▶ [The request] Return every line of the records that contains the string "shortInstrumentName", copying each one in full.

▶ [Source data]
+++++
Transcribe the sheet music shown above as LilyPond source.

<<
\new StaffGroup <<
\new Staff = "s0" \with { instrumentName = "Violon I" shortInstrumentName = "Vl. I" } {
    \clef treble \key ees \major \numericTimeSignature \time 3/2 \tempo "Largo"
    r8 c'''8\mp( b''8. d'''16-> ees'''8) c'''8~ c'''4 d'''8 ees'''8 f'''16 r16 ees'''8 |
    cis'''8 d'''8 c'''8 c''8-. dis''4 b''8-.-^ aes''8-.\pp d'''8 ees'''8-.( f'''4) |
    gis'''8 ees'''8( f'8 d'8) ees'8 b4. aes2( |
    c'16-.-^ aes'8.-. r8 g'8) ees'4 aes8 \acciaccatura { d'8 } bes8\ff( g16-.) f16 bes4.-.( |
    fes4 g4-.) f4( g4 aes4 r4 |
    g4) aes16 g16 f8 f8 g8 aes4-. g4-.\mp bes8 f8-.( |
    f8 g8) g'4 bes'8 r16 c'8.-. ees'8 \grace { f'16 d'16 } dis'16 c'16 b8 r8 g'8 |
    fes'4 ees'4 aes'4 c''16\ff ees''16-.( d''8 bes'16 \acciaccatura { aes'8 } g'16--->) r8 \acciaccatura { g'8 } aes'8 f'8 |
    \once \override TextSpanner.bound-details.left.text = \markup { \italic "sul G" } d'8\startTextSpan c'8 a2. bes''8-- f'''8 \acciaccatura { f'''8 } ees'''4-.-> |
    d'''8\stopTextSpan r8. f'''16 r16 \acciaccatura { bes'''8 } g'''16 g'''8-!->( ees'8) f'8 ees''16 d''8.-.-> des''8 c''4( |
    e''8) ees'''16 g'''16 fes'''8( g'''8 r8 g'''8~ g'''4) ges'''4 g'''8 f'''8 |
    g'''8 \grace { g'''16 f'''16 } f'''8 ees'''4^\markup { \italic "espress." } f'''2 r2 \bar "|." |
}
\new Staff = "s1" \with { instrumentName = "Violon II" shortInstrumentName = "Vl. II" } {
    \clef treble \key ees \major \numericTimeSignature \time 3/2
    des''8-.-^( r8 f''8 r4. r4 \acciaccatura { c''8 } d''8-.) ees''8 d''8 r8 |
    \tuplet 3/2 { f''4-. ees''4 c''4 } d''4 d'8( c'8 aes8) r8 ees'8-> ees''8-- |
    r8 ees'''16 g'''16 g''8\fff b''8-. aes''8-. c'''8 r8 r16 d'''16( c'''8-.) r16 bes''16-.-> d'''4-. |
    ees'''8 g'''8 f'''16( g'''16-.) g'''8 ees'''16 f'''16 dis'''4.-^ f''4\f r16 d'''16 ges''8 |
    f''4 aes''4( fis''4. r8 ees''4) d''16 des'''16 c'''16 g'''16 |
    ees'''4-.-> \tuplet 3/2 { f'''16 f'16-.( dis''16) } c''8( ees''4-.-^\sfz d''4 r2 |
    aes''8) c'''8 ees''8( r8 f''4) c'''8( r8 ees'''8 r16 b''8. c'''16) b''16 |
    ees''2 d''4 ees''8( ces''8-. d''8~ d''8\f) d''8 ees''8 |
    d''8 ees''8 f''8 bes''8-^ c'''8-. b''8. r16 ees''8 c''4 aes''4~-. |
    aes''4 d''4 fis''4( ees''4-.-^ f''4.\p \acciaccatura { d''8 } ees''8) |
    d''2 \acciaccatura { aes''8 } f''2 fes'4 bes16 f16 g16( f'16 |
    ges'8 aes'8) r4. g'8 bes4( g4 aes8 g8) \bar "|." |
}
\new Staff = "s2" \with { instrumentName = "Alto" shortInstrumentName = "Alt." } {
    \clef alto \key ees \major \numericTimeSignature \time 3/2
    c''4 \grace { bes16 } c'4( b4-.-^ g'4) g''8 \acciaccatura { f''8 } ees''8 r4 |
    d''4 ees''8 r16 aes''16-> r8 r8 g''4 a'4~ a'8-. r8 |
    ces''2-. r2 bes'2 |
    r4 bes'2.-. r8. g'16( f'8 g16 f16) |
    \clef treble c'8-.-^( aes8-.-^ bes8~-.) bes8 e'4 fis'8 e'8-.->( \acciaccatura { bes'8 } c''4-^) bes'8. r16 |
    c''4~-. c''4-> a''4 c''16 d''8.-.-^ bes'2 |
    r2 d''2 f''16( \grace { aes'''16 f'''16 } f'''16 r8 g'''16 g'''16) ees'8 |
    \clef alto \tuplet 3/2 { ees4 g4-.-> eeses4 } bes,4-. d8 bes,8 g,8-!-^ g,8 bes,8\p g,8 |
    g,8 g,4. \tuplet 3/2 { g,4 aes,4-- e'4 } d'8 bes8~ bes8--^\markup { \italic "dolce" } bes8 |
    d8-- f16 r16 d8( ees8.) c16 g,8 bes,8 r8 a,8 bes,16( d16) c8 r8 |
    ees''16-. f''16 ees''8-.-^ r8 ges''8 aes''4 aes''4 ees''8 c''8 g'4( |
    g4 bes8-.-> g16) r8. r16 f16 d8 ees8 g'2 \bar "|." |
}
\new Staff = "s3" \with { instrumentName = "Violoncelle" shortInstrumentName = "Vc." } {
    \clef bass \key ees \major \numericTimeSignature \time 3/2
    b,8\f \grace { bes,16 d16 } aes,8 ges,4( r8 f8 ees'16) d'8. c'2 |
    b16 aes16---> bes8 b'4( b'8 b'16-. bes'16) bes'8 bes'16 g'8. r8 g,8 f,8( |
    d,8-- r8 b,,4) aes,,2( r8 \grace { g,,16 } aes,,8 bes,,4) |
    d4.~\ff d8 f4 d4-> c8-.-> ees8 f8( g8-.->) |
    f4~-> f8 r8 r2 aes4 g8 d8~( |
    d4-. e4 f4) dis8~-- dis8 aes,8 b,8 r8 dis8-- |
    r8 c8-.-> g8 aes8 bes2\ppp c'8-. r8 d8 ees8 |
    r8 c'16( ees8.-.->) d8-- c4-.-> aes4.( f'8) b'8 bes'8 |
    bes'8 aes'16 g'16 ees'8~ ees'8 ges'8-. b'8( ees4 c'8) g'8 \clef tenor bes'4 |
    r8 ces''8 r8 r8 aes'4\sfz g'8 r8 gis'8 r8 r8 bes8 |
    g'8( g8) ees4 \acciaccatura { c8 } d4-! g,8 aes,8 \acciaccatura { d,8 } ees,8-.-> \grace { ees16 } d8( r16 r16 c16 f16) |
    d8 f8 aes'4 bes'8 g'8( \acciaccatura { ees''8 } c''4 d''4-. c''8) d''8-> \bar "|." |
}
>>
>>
+++++
▶ [Problem solution]
\new Staff = "s0" \with { instrumentName = "Violon I" shortInstrumentName = "Vl. I" } {
\new Staff = "s1" \with { instrumentName = "Violon II" shortInstrumentName = "Vl. II" } {
\new Staff = "s2" \with { instrumentName = "Alto" shortInstrumentName = "Alt." } {
\new Staff = "s3" \with { instrumentName = "Violoncelle" shortInstrumentName = "Vc." } {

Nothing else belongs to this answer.